# Stored records
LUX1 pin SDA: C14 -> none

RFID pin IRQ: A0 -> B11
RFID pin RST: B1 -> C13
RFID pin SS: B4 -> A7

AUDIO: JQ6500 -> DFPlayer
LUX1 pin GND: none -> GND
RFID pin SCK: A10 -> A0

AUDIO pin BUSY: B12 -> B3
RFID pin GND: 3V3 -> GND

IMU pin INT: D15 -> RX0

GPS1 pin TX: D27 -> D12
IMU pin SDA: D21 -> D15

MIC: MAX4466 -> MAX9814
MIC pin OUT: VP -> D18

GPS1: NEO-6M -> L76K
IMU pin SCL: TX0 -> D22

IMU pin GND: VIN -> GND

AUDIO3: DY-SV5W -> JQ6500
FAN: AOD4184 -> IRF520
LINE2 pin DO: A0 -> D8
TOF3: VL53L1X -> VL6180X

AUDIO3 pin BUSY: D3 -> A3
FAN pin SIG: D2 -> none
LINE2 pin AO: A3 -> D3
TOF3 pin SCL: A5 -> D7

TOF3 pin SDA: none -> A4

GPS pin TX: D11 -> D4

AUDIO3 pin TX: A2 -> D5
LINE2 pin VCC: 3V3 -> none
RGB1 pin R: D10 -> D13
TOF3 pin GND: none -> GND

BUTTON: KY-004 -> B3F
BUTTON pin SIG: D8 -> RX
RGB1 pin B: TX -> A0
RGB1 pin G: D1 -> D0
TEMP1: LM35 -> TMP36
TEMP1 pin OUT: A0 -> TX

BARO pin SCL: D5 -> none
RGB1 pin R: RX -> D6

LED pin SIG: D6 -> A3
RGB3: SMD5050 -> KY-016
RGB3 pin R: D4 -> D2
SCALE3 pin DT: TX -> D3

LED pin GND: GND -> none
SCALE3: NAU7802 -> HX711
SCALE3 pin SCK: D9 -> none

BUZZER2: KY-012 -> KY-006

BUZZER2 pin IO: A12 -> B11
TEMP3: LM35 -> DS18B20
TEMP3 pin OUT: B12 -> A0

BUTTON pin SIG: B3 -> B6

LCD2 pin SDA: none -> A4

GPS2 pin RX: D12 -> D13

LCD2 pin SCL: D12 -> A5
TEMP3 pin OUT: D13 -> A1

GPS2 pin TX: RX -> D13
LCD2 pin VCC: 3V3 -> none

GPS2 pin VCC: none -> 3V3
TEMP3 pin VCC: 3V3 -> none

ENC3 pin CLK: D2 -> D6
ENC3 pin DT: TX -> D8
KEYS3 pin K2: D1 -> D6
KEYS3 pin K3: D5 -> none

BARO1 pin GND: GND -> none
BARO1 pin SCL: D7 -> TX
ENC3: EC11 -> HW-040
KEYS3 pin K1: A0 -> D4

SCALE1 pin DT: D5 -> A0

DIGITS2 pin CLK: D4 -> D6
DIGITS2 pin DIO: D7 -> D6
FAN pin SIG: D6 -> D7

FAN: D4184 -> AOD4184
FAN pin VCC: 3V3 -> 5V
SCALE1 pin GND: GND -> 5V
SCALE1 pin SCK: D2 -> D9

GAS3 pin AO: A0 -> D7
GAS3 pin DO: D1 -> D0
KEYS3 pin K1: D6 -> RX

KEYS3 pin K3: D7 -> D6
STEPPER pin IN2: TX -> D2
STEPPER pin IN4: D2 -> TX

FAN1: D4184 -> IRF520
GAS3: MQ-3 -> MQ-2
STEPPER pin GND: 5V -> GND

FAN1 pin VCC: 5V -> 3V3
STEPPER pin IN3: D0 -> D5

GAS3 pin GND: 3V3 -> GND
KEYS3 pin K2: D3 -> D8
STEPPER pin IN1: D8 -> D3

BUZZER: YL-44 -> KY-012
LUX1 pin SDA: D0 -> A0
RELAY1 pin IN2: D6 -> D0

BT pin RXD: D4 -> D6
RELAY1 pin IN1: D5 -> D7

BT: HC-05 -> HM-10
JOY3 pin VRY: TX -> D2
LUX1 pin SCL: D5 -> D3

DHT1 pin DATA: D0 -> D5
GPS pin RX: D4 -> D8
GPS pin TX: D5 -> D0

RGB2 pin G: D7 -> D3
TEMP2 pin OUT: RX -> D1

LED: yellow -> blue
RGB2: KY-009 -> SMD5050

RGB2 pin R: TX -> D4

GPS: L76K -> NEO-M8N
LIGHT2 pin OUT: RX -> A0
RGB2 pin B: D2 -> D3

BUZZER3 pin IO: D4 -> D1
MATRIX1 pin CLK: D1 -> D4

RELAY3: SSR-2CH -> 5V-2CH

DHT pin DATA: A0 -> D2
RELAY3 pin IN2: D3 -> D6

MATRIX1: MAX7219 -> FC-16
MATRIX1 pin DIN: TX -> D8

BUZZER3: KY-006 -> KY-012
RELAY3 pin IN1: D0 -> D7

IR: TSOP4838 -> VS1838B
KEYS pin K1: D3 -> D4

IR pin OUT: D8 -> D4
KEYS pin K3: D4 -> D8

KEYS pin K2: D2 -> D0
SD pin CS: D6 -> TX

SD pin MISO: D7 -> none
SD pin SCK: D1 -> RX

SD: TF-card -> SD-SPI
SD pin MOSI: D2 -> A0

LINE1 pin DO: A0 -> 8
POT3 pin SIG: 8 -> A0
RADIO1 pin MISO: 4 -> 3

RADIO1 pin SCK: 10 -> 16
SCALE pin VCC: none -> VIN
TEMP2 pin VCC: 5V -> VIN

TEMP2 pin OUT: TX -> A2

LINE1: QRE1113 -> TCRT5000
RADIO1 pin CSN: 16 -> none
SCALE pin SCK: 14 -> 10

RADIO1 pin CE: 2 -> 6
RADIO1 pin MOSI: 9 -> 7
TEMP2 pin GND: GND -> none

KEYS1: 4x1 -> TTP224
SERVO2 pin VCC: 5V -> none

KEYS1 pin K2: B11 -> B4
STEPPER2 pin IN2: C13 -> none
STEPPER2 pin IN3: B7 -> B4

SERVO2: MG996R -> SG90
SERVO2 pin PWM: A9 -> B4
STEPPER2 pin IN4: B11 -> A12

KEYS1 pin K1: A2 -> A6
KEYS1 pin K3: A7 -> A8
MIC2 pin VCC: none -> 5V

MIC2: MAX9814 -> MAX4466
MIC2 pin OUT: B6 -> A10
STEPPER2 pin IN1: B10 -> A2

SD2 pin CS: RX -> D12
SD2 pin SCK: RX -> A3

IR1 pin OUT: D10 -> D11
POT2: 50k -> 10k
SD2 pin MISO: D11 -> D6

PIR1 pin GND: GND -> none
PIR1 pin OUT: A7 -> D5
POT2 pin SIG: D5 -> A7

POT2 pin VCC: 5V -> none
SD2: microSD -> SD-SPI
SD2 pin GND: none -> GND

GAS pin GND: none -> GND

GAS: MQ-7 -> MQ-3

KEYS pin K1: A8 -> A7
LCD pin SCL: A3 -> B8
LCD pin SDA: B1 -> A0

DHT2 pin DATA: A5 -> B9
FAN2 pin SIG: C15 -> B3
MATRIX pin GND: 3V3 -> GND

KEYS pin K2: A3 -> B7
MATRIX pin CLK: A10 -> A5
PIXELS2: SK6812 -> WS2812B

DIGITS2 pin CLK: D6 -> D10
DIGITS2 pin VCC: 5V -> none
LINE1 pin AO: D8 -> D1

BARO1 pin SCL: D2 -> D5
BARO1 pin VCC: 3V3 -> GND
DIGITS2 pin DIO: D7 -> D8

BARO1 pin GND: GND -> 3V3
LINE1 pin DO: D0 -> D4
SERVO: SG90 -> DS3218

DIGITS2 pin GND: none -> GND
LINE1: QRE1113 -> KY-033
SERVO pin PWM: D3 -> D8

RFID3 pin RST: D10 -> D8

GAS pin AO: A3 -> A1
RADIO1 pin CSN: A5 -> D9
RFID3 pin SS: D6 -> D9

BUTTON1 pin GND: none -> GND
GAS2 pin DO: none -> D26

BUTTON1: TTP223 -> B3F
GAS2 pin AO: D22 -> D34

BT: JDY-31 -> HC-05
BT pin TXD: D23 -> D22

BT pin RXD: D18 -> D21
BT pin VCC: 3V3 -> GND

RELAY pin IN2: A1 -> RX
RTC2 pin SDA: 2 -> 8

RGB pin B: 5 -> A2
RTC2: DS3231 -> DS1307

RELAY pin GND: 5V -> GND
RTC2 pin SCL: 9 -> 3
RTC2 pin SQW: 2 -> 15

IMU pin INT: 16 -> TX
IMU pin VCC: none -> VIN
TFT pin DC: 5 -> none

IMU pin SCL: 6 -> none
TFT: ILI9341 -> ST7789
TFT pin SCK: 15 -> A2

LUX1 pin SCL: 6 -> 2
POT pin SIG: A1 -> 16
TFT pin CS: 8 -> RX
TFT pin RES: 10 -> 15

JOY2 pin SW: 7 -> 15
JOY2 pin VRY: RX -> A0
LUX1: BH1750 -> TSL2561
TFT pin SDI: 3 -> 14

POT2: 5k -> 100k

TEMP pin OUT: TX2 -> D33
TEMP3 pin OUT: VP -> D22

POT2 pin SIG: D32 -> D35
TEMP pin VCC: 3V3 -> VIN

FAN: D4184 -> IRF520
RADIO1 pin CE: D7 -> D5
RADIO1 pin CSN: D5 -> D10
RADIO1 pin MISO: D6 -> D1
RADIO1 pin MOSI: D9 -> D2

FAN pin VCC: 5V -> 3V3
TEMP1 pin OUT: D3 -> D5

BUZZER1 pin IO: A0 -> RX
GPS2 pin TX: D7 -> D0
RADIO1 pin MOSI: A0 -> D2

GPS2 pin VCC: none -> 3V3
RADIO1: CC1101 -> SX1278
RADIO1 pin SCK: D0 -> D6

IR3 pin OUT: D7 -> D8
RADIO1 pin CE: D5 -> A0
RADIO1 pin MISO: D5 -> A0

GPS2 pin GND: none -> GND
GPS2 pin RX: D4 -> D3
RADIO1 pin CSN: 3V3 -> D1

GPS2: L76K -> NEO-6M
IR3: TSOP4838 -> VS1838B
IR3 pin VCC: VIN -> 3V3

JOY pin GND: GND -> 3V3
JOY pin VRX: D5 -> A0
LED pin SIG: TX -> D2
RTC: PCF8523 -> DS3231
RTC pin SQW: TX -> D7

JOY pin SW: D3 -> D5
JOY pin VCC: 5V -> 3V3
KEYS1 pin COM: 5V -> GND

# Exercise prompt
Would you please copy exactly the part of the entries above that begins at the line containing "SCALE3 pin DT: TX -> D3" and ends at the line containing "STEPPER pin IN2: TX -> D2", both lines included?

# Response below
SCALE3 pin DT: TX -> D3

LED pin GND: GND -> none
SCALE3: NAU7802 -> HX711
SCALE3 pin SCK: D9 -> none

BUZZER2: KY-012 -> KY-006

BUZZER2 pin IO: A12 -> B11
TEMP3: LM35 -> DS18B20
TEMP3 pin OUT: B12 -> A0

BUTTON pin SIG: B3 -> B6

LCD2 pin SDA: none -> A4

GPS2 pin RX: D12 -> D13

LCD2 pin SCL: D12 -> A5
TEMP3 pin OUT: D13 -> A1

GPS2 pin TX: RX -> D13
LCD2 pin VCC: 3V3 -> none

GPS2 pin VCC: none -> 3V3
TEMP3 pin VCC: 3V3 -> none

ENC3 pin CLK: D2 -> D6
ENC3 pin DT: TX -> D8
KEYS3 pin K2: D1 -> D6
KEYS3 pin K3: D5 -> none

BARO1 pin GND: GND -> none
BARO1 pin SCL: D7 -> TX
ENC3: EC11 -> HW-040
KEYS3 pin K1: A0 -> D4

SCALE1 pin DT: D5 -> A0

DIGITS2 pin CLK: D4 -> D6
DIGITS2 pin DIO: D7 -> D6
FAN pin SIG: D6 -> D7

FAN: D4184 -> AOD4184
FAN pin VCC: 3V3 -> 5V
SCALE1 pin GND: GND -> 5V
SCALE1 pin SCK: D2 -> D9

GAS3 pin AO: A0 -> D7
GAS3 pin DO: D1 -> D0
KEYS3 pin K1: D6 -> RX

KEYS3 pin K3: D7 -> D6
STEPPER pin IN2: TX -> D2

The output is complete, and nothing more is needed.